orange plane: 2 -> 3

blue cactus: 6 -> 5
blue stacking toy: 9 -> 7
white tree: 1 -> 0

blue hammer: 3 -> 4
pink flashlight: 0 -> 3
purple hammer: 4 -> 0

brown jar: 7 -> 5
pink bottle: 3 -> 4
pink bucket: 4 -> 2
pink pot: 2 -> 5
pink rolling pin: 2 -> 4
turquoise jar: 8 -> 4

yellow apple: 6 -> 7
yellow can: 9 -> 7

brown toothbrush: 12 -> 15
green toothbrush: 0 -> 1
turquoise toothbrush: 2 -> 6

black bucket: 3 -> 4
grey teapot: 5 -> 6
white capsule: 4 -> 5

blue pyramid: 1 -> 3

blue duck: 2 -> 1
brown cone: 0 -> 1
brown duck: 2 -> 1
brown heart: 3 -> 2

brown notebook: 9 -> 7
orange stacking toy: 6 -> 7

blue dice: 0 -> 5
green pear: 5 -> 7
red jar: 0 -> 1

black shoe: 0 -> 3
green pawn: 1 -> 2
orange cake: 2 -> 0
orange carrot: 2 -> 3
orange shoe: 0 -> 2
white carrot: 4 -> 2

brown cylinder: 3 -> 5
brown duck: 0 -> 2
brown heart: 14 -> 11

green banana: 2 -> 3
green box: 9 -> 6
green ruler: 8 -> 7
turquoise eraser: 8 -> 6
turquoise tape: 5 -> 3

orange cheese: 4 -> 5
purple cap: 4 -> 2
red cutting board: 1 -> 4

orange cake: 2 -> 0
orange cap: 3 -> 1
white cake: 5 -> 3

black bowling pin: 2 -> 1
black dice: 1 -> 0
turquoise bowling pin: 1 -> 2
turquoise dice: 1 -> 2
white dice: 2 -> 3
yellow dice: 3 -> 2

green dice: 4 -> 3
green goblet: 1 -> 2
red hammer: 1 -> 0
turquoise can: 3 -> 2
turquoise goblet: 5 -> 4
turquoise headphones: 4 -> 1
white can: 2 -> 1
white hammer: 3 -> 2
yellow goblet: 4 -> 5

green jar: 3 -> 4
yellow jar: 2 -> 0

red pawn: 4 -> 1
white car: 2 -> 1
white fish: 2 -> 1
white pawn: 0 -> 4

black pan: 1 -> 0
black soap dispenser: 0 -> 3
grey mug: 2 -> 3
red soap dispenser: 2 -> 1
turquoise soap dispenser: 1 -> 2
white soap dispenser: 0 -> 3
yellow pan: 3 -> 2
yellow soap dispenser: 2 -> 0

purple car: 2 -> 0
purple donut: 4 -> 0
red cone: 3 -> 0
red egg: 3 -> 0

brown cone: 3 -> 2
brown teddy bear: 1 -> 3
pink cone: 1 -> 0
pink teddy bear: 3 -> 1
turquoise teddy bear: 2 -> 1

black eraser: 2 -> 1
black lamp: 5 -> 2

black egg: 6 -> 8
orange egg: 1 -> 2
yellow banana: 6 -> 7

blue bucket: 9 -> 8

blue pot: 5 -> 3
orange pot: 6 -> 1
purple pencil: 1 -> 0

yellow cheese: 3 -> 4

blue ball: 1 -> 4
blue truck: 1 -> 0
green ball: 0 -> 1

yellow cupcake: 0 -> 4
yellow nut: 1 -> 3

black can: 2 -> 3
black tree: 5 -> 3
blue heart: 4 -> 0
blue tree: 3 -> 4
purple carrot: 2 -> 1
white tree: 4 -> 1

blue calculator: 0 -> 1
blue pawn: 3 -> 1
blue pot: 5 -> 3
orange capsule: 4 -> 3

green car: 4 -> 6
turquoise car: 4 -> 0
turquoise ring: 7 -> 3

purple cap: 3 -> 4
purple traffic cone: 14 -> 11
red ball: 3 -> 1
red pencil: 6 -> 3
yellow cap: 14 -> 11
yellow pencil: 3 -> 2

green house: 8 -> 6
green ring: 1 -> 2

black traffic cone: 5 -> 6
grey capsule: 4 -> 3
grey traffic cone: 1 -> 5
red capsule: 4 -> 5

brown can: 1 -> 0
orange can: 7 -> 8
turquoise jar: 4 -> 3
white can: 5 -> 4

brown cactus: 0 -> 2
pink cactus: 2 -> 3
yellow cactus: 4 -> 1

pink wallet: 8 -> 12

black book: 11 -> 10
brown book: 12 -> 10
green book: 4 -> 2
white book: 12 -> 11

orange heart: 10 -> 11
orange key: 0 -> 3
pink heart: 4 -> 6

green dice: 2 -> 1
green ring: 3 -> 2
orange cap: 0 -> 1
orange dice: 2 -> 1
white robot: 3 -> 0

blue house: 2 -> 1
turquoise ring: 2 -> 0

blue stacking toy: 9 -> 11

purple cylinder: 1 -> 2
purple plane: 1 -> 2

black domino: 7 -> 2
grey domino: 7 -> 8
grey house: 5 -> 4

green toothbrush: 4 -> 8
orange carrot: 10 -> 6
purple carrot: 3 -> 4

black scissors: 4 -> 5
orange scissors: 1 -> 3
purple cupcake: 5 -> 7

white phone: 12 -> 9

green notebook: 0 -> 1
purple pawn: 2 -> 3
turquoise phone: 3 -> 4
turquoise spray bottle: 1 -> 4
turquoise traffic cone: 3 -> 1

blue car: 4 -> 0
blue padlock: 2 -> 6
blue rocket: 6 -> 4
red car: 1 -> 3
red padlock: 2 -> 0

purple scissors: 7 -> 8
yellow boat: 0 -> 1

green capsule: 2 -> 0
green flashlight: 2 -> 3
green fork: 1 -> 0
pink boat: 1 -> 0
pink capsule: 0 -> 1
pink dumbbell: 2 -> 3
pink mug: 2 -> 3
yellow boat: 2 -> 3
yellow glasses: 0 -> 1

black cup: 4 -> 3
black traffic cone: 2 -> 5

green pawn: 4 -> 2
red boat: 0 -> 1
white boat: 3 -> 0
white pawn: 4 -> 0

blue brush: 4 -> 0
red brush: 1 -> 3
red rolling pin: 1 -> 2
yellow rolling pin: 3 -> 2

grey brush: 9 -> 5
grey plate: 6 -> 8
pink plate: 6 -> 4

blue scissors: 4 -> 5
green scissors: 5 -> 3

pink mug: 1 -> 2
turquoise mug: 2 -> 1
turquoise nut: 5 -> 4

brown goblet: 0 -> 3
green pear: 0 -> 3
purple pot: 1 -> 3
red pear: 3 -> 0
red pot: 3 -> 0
++++++++
▶ Directions:
Using the data above, reproduce exactly the lines between those holding "white phone: 12 -> 9" and "black cup: 4 -> 3", inclusive, and no others.

▶ Task response:
white phone: 12 -> 9

green notebook: 0 -> 1
purple pawn: 2 -> 3
turquoise phone: 3 -> 4
turquoise spray bottle: 1 -> 4
turquoise traffic cone: 3 -> 1

blue car: 4 -> 0
blue padlock: 2 -> 6
blue rocket: 6 -> 4
red car: 1 -> 3
red padlock: 2 -> 0

purple scissors: 7 -> 8
yellow boat: 0 -> 1

green capsule: 2 -> 0
green flashlight: 2 -> 3
green fork: 1 -> 0
pink boat: 1 -> 0
pink capsule: 0 -> 1
pink dumbbell: 2 -> 3
pink mug: 2 -> 3
yellow boat: 2 -> 3
yellow glasses: 0 -> 1

black cup: 4 -> 3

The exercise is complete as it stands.